All records below are to be duplicated exactly, with every picture excluded.

---------- Data provided

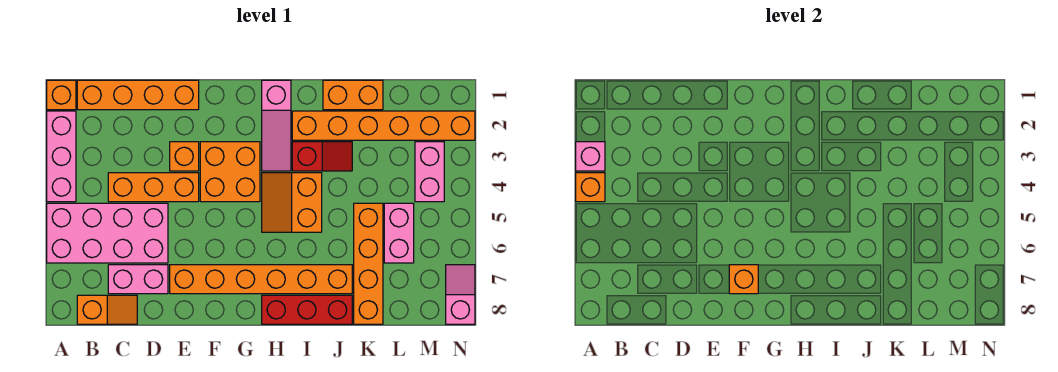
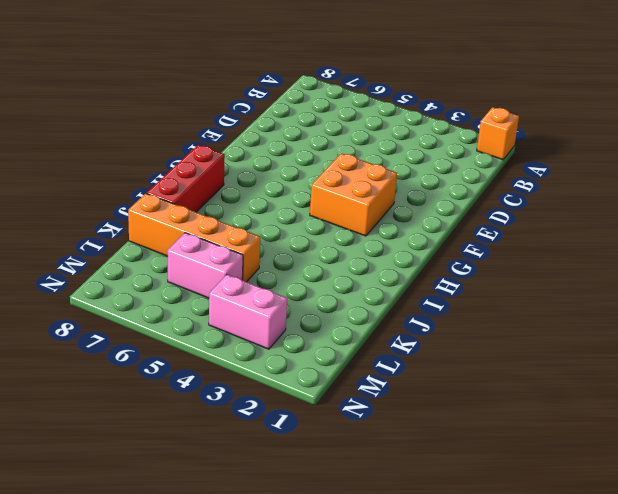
none -> pink brick A2:A4 level 1
none -> pink brick A5:D6 level 1
none -> orange brick B1:E1 level 1

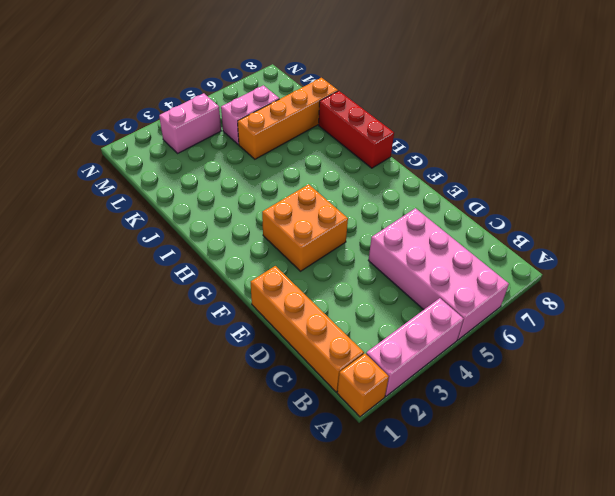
none -> orange slope B8:C8 level 1 top B
none -> orange brick C4:E4 level 1
none -> pink brick C7:D7 level 1

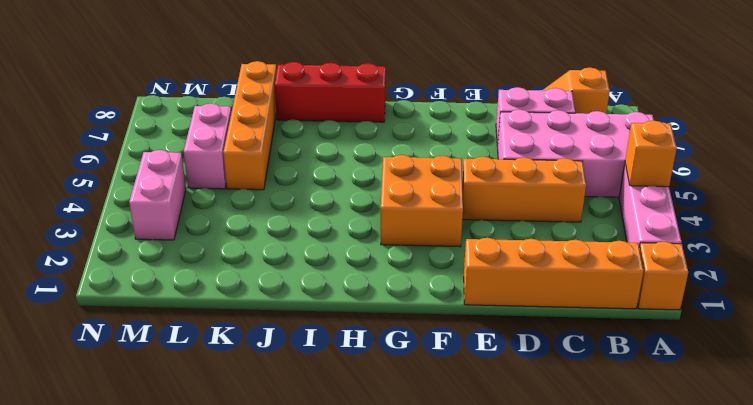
none -> orange brick E3 level 1
none -> orange brick E7:J7 level 1
none -> pink slope H1:H3 level 1 top 1

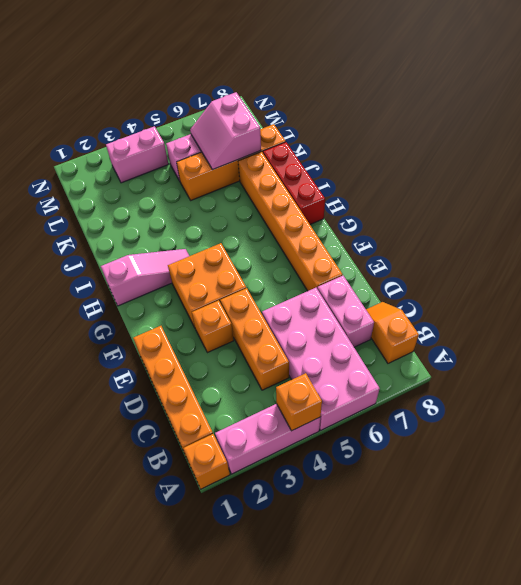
pink slope K6:L7 level 2 top 7 -> none
none -> orange slope H4:I5 level 1 top I
none -> orange brick I2:N2 level 1
none -> red slope I3:J3 level 1 top I

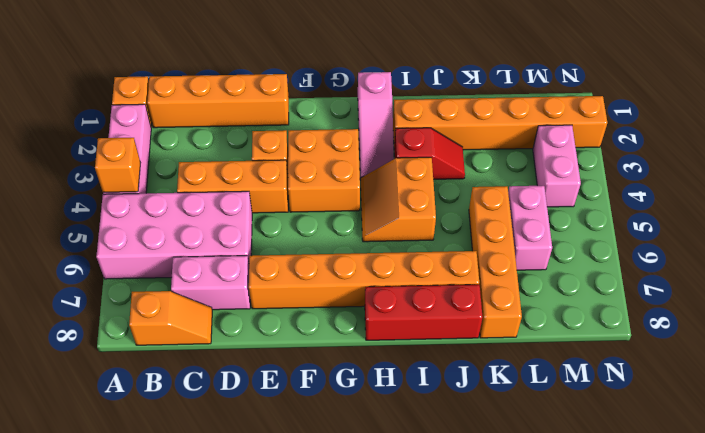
none -> orange brick J1:K1 level 1
none -> pink slope N7:N8 level 1 top 8
none -> pink brick A3 level 2

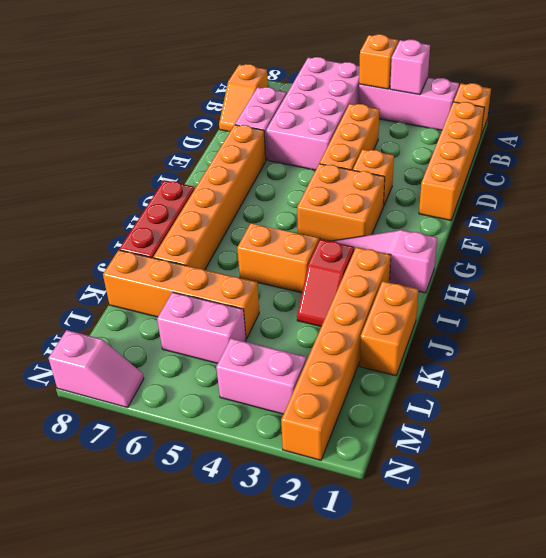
none -> orange brick F7 level 2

--------------------

Answer below:
none -> pink brick A2:A4 level 1
none -> pink brick A5:D6 level 1
none -> orange brick B1:E1 level 1

none -> orange slope B8:C8 level 1 top B
none -> orange brick C4:E4 level 1
none -> pink brick C7:D7 level 1

none -> orange brick E3 level 1
none -> orange brick E7:J7 level 1
none -> pink slope H1:H3 level 1 top 1

pink slope K6:L7 level 2 top 7 -> none
none -> orange slope H4:I5 level 1 top I
none -> orange brick I2:N2 level 1
none -> red slope I3:J3 level 1 top I

none -> orange brick J1:K1 level 1
none -> pink slope N7:N8 level 1 top 8
none -> pink brick A3 level 2

none -> orange brick F7 level 2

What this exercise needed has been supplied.